== Work required ==
After locating the line with "pink cross: (30, 162) -> (39, 163), turned 35" below, output it and each following line exactly, stopping after the line with "orange semicircle: (220, 82)". No pictures.
---------- Data extracts
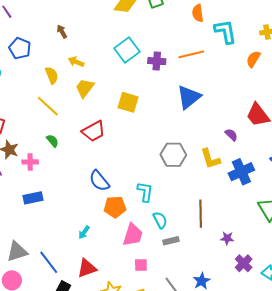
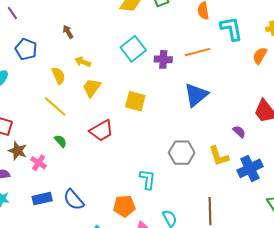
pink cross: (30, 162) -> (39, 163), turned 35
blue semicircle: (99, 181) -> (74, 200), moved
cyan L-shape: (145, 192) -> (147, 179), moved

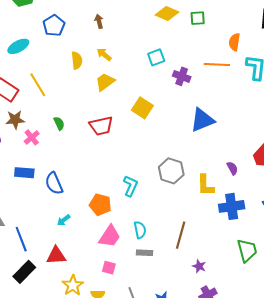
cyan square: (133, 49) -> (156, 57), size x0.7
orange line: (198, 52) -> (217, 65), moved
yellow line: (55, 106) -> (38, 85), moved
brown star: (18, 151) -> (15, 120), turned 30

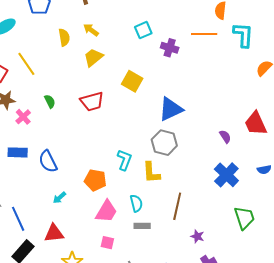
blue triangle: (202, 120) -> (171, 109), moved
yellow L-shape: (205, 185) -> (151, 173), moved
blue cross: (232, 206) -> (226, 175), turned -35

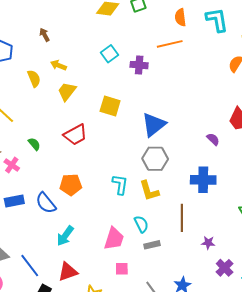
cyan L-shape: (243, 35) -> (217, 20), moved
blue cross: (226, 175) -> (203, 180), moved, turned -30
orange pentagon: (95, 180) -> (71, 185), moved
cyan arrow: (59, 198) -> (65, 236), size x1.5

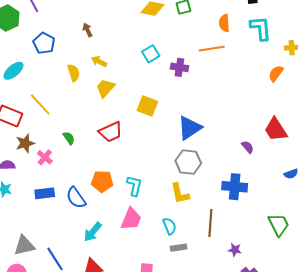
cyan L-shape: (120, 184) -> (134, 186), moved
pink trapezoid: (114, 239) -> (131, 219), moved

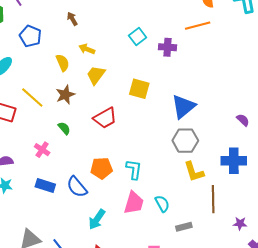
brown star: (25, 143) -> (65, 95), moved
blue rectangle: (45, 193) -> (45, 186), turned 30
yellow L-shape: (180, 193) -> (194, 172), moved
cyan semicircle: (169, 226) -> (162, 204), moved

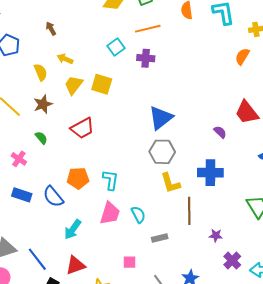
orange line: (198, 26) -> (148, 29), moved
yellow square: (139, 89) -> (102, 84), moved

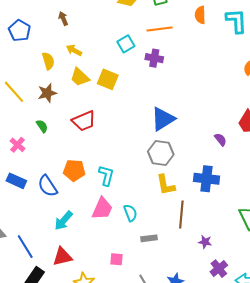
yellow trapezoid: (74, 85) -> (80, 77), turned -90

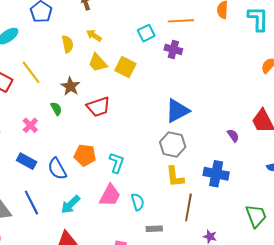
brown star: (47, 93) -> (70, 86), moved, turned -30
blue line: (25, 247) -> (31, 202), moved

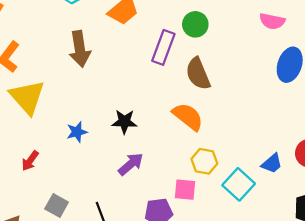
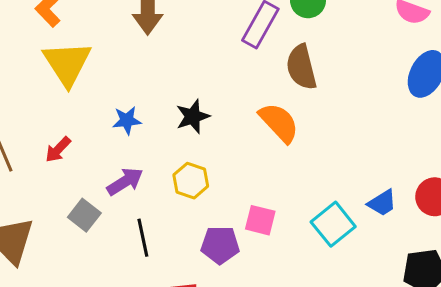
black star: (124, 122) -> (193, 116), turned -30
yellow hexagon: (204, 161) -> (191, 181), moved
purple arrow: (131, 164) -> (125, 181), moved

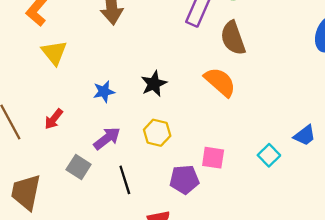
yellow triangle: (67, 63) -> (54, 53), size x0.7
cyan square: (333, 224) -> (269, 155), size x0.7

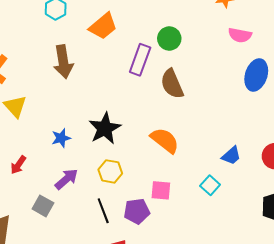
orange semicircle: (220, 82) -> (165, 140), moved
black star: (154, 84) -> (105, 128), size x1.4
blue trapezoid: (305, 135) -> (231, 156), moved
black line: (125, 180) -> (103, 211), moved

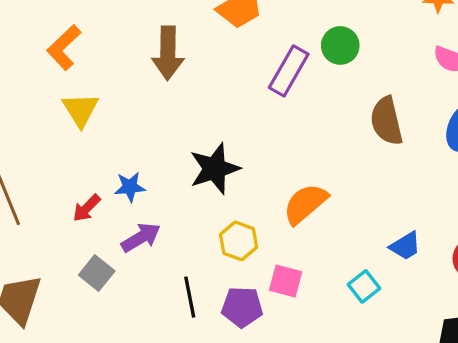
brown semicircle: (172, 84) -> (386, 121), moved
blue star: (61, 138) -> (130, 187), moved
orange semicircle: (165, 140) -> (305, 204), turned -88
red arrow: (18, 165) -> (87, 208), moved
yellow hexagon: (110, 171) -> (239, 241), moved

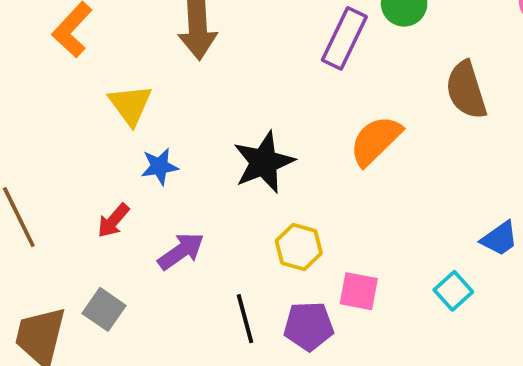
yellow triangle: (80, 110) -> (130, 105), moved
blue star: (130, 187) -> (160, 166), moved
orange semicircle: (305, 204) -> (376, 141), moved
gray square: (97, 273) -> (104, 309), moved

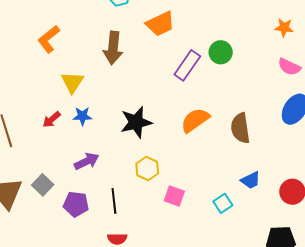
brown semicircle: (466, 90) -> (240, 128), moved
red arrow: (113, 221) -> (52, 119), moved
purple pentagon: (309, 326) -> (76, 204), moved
--------------------
---------- Data extracts
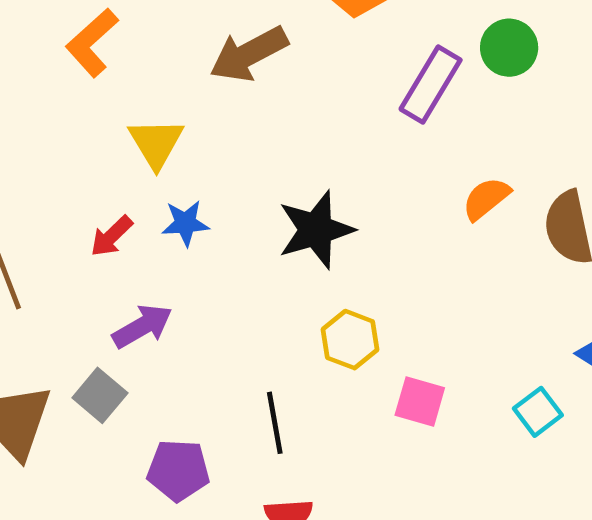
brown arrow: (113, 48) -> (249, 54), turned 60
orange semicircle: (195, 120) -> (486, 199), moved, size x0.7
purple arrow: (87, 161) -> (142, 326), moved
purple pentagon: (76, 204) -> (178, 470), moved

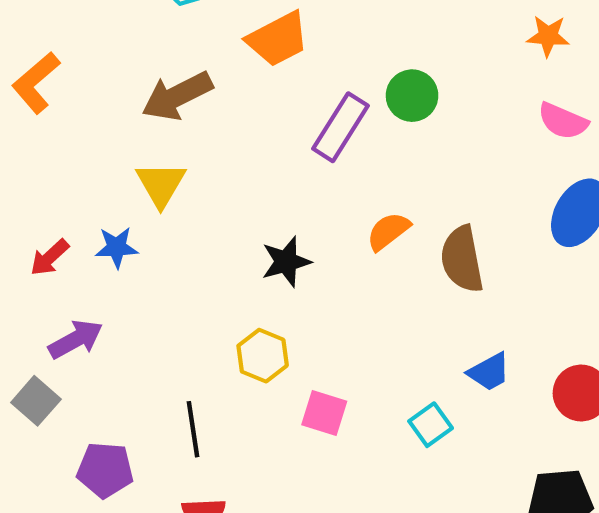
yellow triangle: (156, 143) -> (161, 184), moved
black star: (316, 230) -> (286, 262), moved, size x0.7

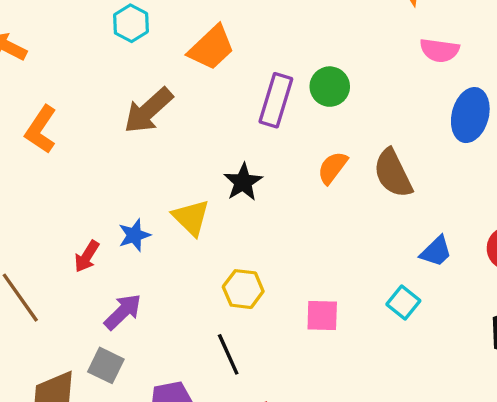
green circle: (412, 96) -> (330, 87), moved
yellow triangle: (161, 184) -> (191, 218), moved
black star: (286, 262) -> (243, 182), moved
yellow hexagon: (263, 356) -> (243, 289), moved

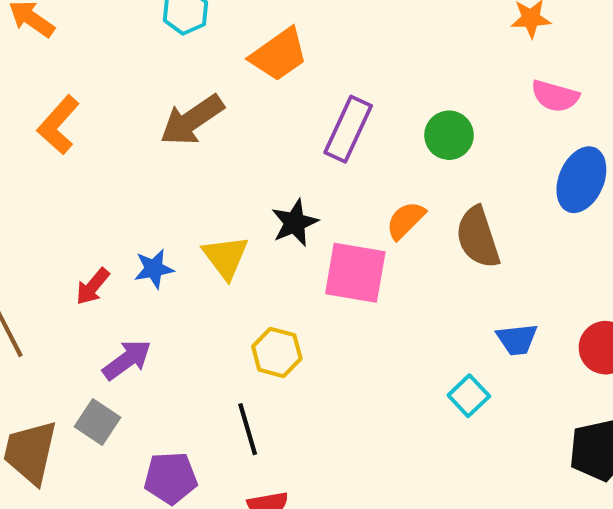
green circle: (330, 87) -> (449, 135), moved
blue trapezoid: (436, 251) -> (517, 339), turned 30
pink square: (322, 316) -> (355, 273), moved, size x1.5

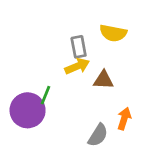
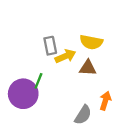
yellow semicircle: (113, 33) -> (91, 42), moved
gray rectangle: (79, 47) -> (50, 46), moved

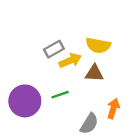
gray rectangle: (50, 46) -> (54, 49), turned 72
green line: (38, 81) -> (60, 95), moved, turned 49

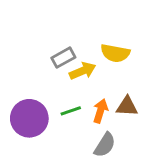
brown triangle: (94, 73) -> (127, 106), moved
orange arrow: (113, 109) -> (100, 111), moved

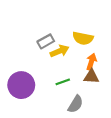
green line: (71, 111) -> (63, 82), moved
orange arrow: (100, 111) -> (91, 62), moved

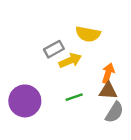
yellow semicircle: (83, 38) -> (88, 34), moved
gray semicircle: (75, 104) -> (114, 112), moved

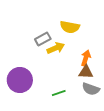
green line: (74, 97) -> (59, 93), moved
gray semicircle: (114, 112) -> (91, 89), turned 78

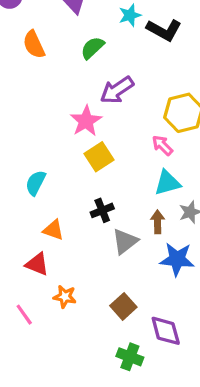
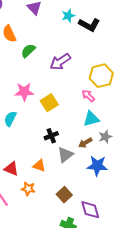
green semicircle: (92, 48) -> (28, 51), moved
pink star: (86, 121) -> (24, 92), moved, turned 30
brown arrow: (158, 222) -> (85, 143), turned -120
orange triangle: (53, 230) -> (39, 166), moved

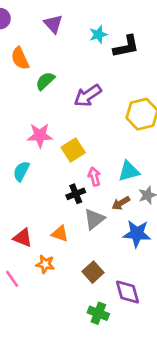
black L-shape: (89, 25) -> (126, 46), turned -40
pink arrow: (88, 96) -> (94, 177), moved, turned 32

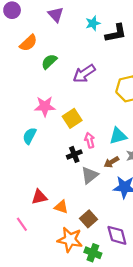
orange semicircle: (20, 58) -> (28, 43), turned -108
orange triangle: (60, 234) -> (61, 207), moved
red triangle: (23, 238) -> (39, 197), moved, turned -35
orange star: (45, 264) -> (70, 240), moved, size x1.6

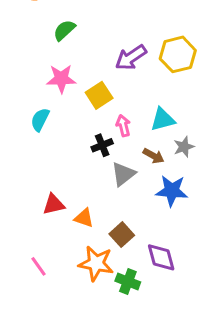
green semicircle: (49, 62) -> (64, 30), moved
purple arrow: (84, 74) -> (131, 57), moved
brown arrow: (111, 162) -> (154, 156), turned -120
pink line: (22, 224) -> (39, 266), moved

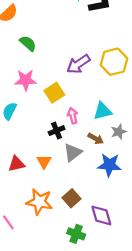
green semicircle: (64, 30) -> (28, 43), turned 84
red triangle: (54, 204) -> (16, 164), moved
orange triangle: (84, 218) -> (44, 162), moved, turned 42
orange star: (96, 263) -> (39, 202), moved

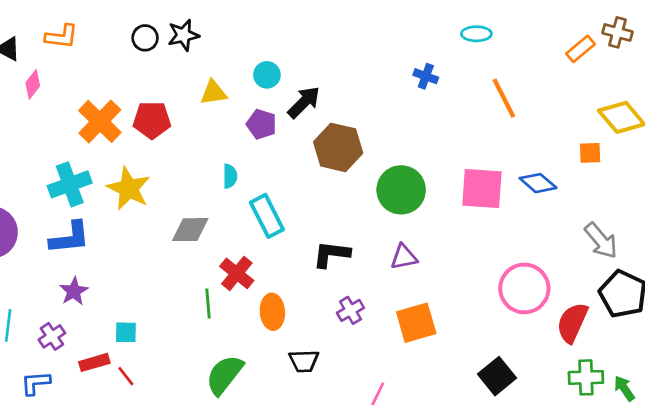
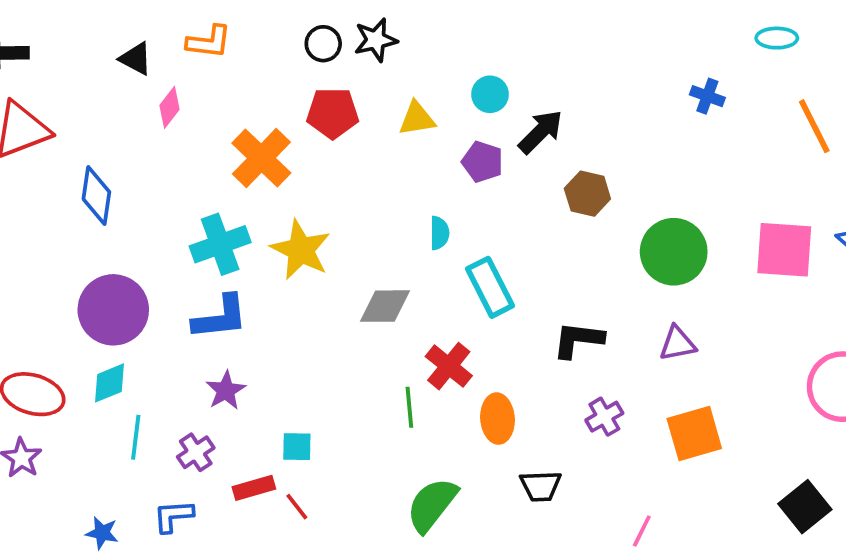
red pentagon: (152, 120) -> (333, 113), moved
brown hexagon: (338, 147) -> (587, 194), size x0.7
--------------------
---------- Data extracts
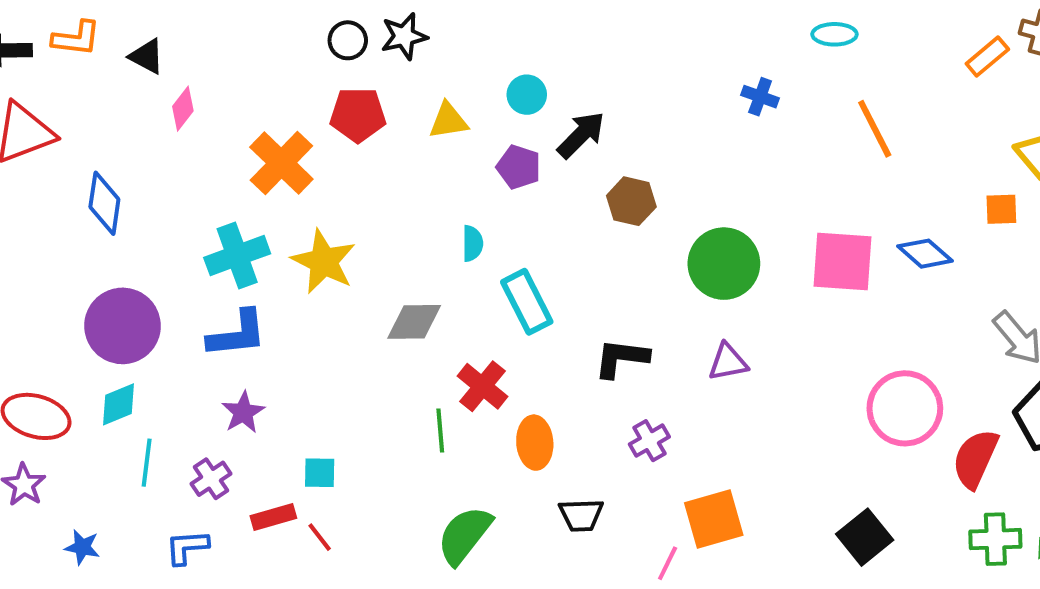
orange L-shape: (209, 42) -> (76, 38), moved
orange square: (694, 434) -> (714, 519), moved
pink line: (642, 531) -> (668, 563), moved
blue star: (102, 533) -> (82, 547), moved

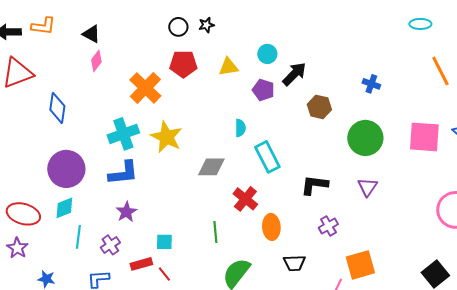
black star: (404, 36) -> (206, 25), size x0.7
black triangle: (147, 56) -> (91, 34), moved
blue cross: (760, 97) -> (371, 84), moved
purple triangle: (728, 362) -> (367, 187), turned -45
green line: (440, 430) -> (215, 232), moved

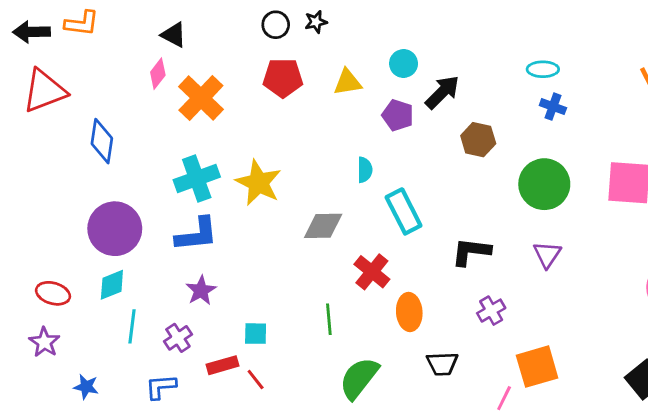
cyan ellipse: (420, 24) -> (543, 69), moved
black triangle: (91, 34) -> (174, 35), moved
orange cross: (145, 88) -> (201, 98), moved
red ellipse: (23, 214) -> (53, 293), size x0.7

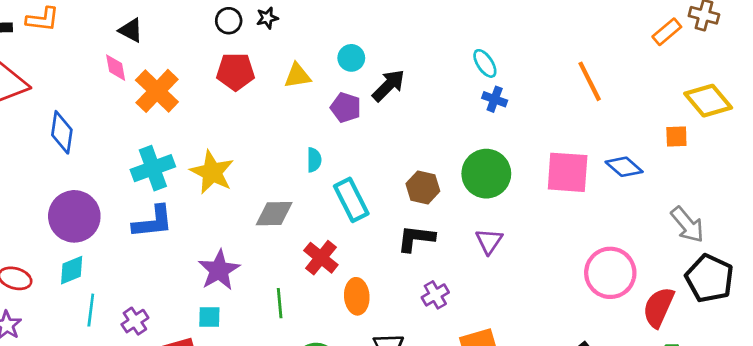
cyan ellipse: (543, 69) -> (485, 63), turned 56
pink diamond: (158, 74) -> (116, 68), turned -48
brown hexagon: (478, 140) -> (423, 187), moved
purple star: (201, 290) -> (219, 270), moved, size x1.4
--------------------
== Response to this exercise ==
pink cross: (30, 162) -> (39, 163), turned 35
blue semicircle: (99, 181) -> (74, 200), moved
cyan L-shape: (145, 192) -> (147, 179), moved

cyan square: (133, 49) -> (156, 57), size x0.7
orange line: (198, 52) -> (217, 65), moved
yellow line: (55, 106) -> (38, 85), moved
brown star: (18, 151) -> (15, 120), turned 30

blue triangle: (202, 120) -> (171, 109), moved
yellow L-shape: (205, 185) -> (151, 173), moved
blue cross: (232, 206) -> (226, 175), turned -35

cyan L-shape: (243, 35) -> (217, 20), moved
blue cross: (226, 175) -> (203, 180), moved, turned -30
orange pentagon: (95, 180) -> (71, 185), moved
cyan arrow: (59, 198) -> (65, 236), size x1.5

cyan L-shape: (120, 184) -> (134, 186), moved
pink trapezoid: (114, 239) -> (131, 219), moved

brown star: (25, 143) -> (65, 95), moved
blue rectangle: (45, 193) -> (45, 186), turned 30
yellow L-shape: (180, 193) -> (194, 172), moved
cyan semicircle: (169, 226) -> (162, 204), moved

orange line: (198, 26) -> (148, 29), moved
yellow square: (139, 89) -> (102, 84), moved

yellow trapezoid: (74, 85) -> (80, 77), turned -90

brown star: (47, 93) -> (70, 86), moved, turned -30
blue line: (25, 247) -> (31, 202), moved

black star: (124, 122) -> (193, 116), turned -30
yellow hexagon: (204, 161) -> (191, 181), moved
purple arrow: (131, 164) -> (125, 181), moved

yellow triangle: (67, 63) -> (54, 53), size x0.7
cyan square: (333, 224) -> (269, 155), size x0.7

orange semicircle: (220, 82) -> (165, 140), moved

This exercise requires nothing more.